__ACTION ITEM__: Each record should reappear exactly in your answer, minus any picture.

____________________

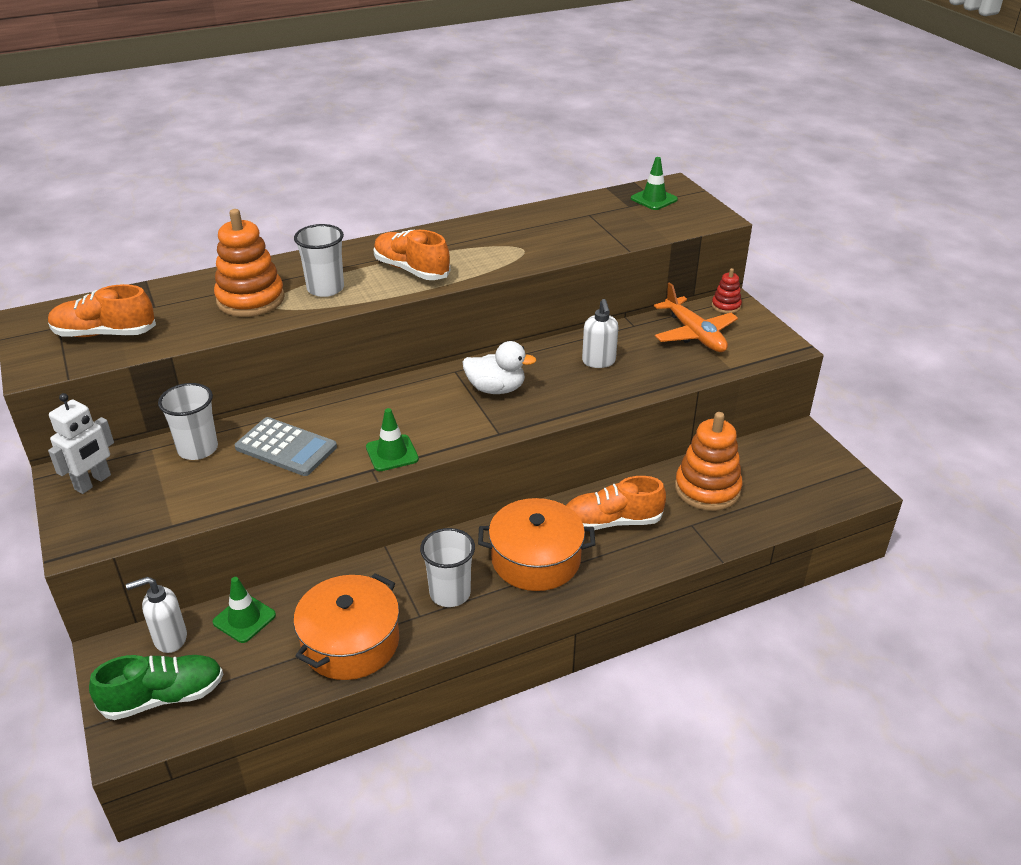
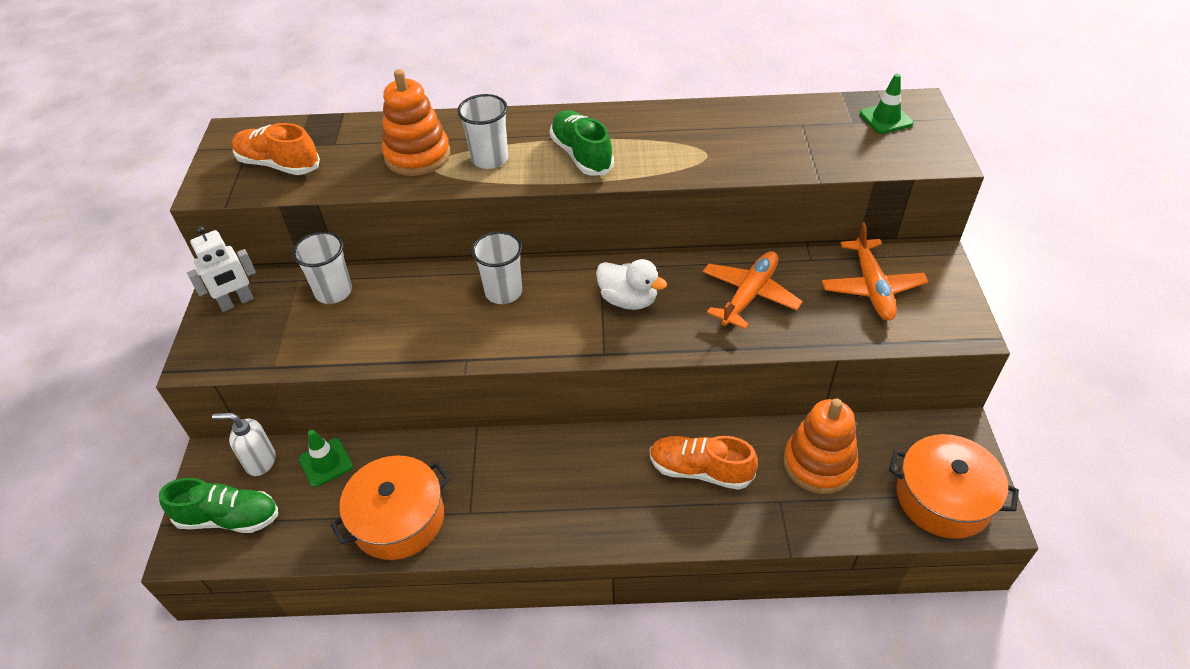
camera: 25 degrees right, 10 degrees up
(286, 448) = (405, 312): grey calculator -> none
(392, 453) = (493, 347): green traffic cone -> none
(411, 270) = (581, 155): orange shoe -> green shoe
(450, 593) = (508, 498): white cup -> white cup (503, 292)
(536, 559) = (604, 488): orange pot -> orange pot (943, 498)
(599, 362) = (749, 295): white soap dispenser -> orange plane
(726, 306) = (927, 260): red stacking toy -> none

____________________

__EXPECTED OUTPUT__:
camera: 25 degrees right, 10 degrees up
(286, 448) = (405, 312): grey calculator -> none
(392, 453) = (493, 347): green traffic cone -> none
(411, 270) = (581, 155): orange shoe -> green shoe
(450, 593) = (508, 498): white cup -> white cup (503, 292)
(536, 559) = (604, 488): orange pot -> orange pot (943, 498)
(599, 362) = (749, 295): white soap dispenser -> orange plane
(726, 306) = (927, 260): red stacking toy -> none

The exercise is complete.